> [Task prompt]:
For every line that contains the string "DIGITS", pull that line out of the material below.

> [Extracted material]:
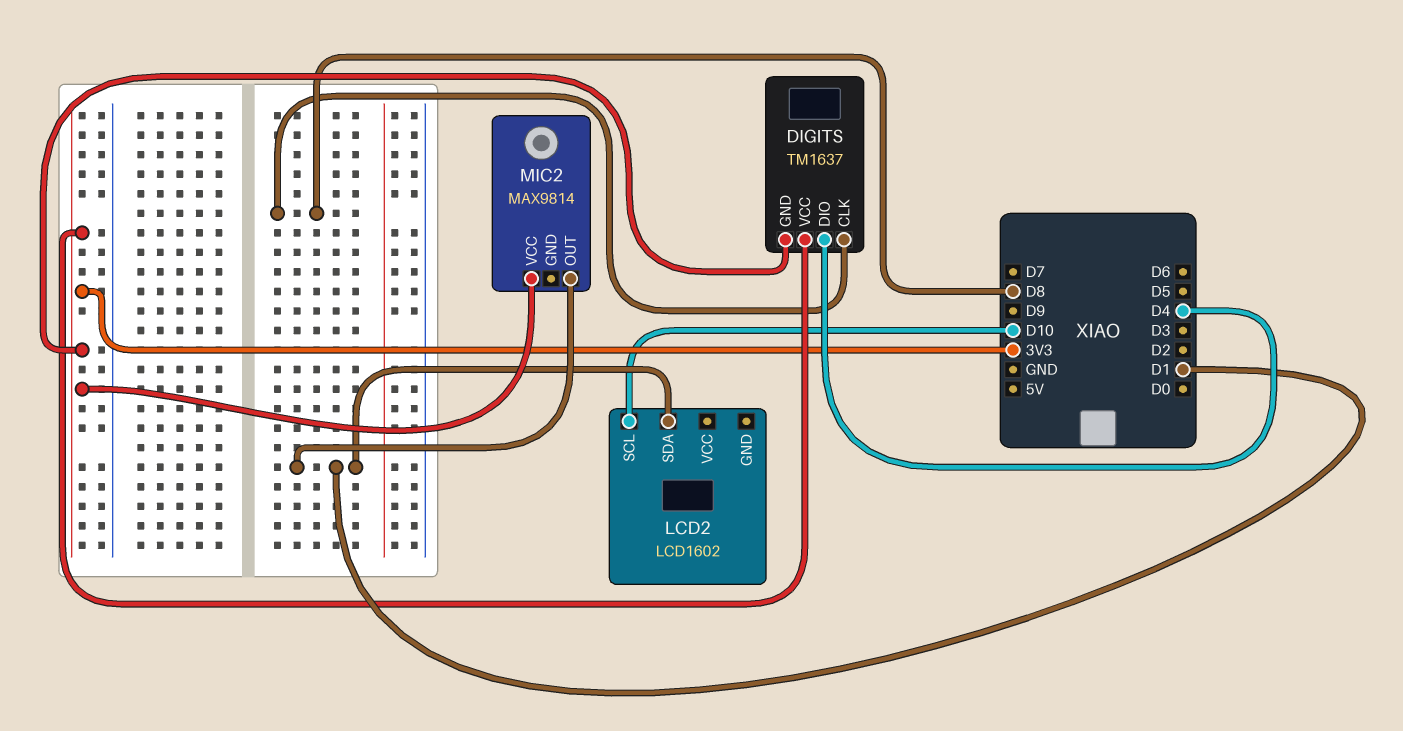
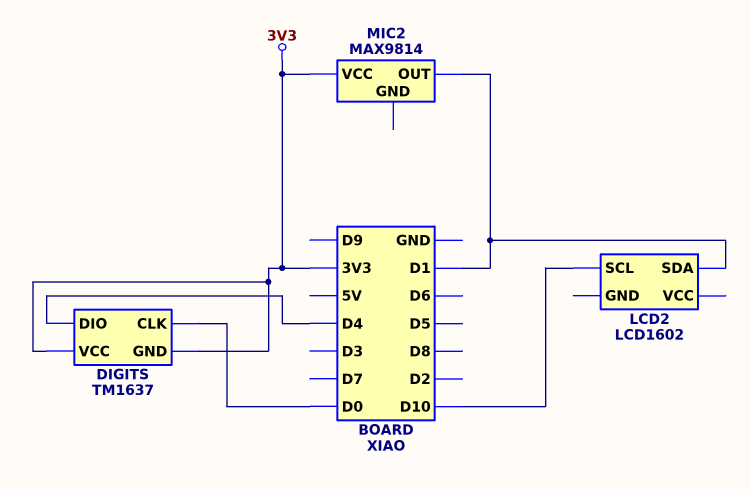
DIGITS pin CLK: D8 -> D0

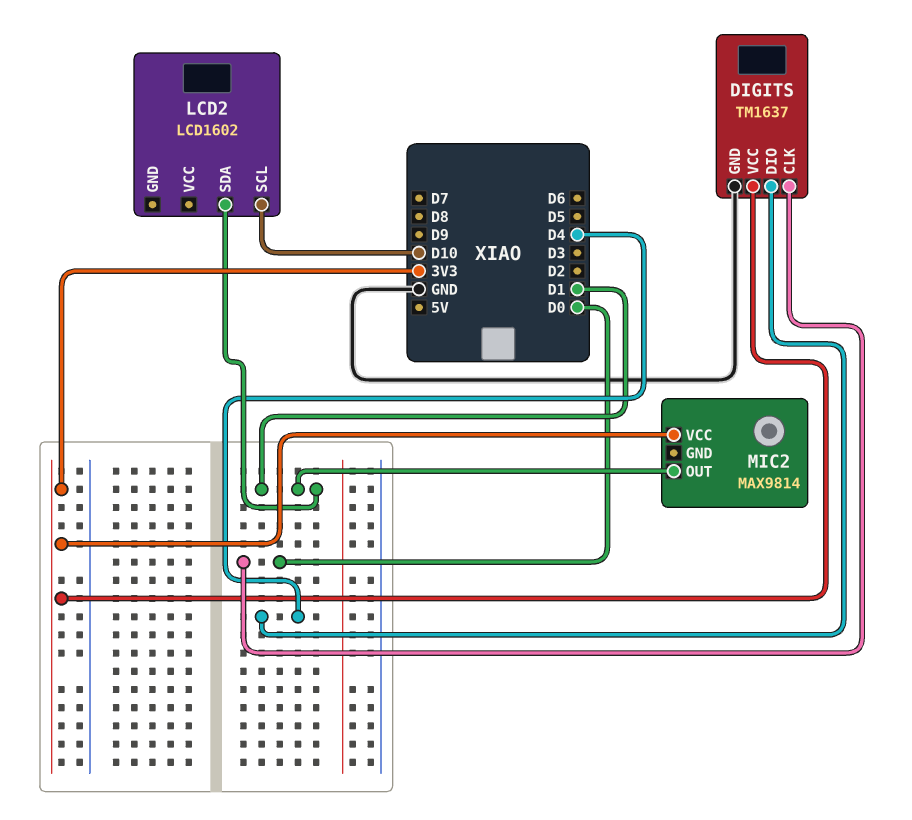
DIGITS pin GND: 3V3 -> GND

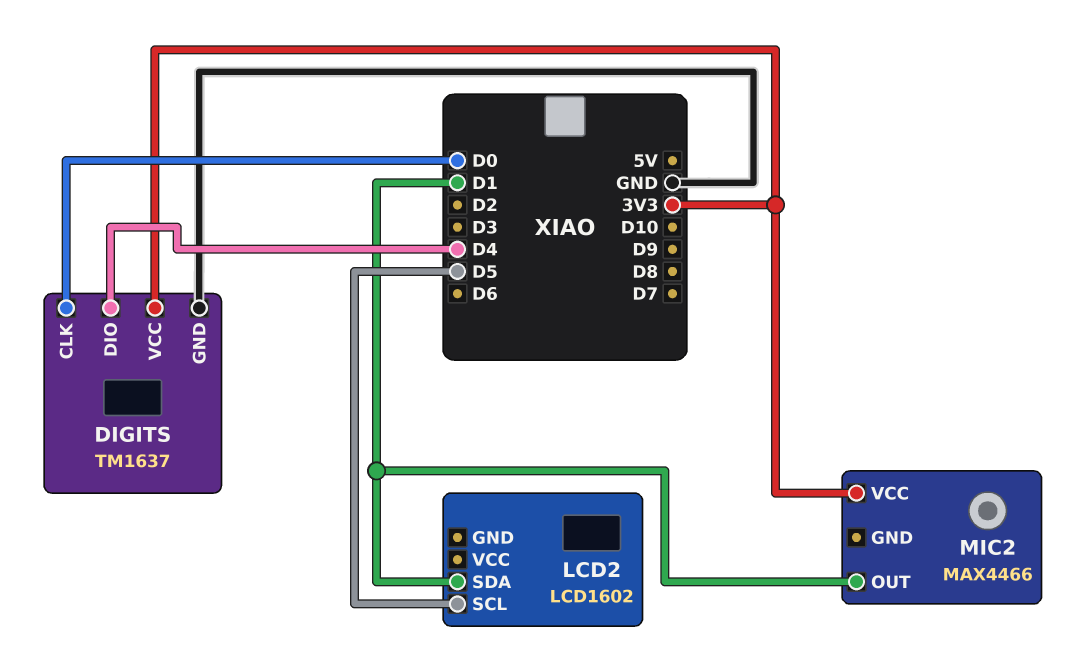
LCD2 pin SCL: D10 -> D5
MIC2: MAX9814 -> MAX4466

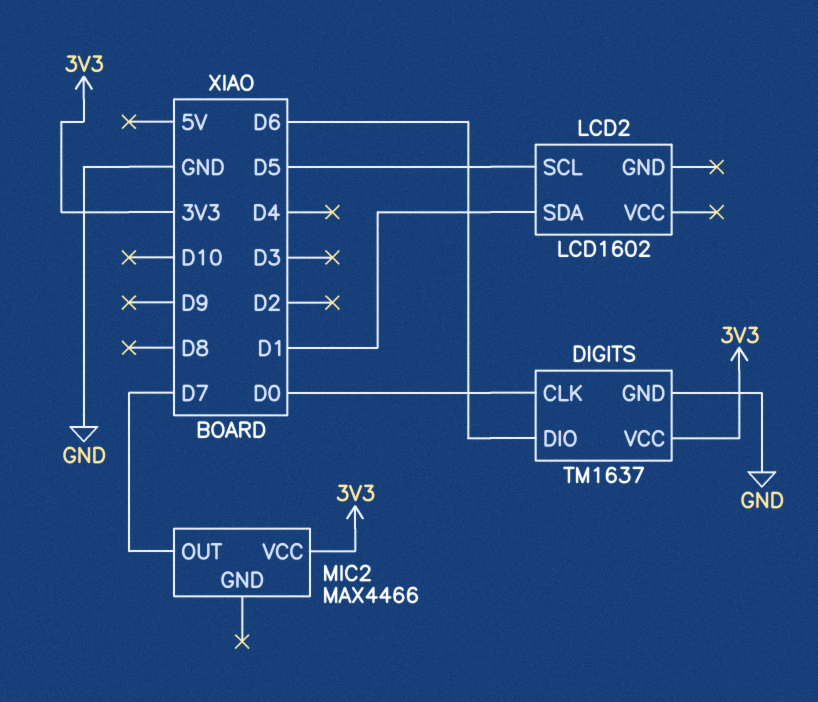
DIGITS pin DIO: D4 -> D6
MIC2 pin OUT: D1 -> D7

> [Expected answer]:
DIGITS pin CLK: D8 -> D0
DIGITS pin GND: 3V3 -> GND
DIGITS pin DIO: D4 -> D6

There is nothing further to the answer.